[WHAT THE TASK ASKS] Return exactly the lines of the records below, starting at the line that contains "white ball: 2 -> 4" and ending at the line that contains "blue hammer: 3 -> 5", with both of those lines kept.

(Object matching data)
────────────────

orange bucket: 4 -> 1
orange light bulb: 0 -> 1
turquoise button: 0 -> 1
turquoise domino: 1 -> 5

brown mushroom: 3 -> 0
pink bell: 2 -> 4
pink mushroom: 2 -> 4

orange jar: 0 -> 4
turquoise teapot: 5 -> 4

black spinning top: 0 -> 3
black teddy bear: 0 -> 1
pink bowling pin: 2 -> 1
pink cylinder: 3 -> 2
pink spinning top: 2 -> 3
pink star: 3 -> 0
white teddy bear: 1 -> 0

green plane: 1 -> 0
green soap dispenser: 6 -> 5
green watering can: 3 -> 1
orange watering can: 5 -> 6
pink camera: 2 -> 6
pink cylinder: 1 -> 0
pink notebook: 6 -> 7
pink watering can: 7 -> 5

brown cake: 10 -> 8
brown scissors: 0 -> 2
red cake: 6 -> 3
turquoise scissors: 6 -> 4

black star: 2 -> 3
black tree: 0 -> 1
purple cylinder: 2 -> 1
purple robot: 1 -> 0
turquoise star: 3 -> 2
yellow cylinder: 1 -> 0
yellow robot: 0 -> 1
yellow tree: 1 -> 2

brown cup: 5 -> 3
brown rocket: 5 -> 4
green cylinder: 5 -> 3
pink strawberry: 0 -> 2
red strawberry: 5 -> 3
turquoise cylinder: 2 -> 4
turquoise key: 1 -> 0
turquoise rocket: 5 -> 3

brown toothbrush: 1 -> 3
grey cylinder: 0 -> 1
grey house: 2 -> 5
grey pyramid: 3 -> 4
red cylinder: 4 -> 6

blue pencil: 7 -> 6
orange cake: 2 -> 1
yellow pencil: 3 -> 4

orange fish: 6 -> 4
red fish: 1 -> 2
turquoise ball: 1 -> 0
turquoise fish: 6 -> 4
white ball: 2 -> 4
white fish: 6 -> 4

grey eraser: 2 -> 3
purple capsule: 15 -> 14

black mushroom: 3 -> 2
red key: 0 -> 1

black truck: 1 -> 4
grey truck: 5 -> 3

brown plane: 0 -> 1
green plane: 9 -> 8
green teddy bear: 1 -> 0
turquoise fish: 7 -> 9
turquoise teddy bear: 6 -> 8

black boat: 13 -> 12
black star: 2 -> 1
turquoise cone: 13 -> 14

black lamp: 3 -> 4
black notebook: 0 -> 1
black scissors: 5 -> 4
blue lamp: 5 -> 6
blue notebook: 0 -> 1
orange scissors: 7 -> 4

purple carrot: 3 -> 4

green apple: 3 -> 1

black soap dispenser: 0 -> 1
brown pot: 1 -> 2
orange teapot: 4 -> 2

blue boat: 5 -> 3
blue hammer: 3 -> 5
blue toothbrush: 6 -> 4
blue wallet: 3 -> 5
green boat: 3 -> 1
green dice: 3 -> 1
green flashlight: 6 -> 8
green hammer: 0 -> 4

────────────────

[OUTPUT]
white ball: 2 -> 4
white fish: 6 -> 4

grey eraser: 2 -> 3
purple capsule: 15 -> 14

black mushroom: 3 -> 2
red key: 0 -> 1

black truck: 1 -> 4
grey truck: 5 -> 3

brown plane: 0 -> 1
green plane: 9 -> 8
green teddy bear: 1 -> 0
turquoise fish: 7 -> 9
turquoise teddy bear: 6 -> 8

black boat: 13 -> 12
black star: 2 -> 1
turquoise cone: 13 -> 14

black lamp: 3 -> 4
black notebook: 0 -> 1
black scissors: 5 -> 4
blue lamp: 5 -> 6
blue notebook: 0 -> 1
orange scissors: 7 -> 4

purple carrot: 3 -> 4

green apple: 3 -> 1

black soap dispenser: 0 -> 1
brown pot: 1 -> 2
orange teapot: 4 -> 2

blue boat: 5 -> 3
blue hammer: 3 -> 5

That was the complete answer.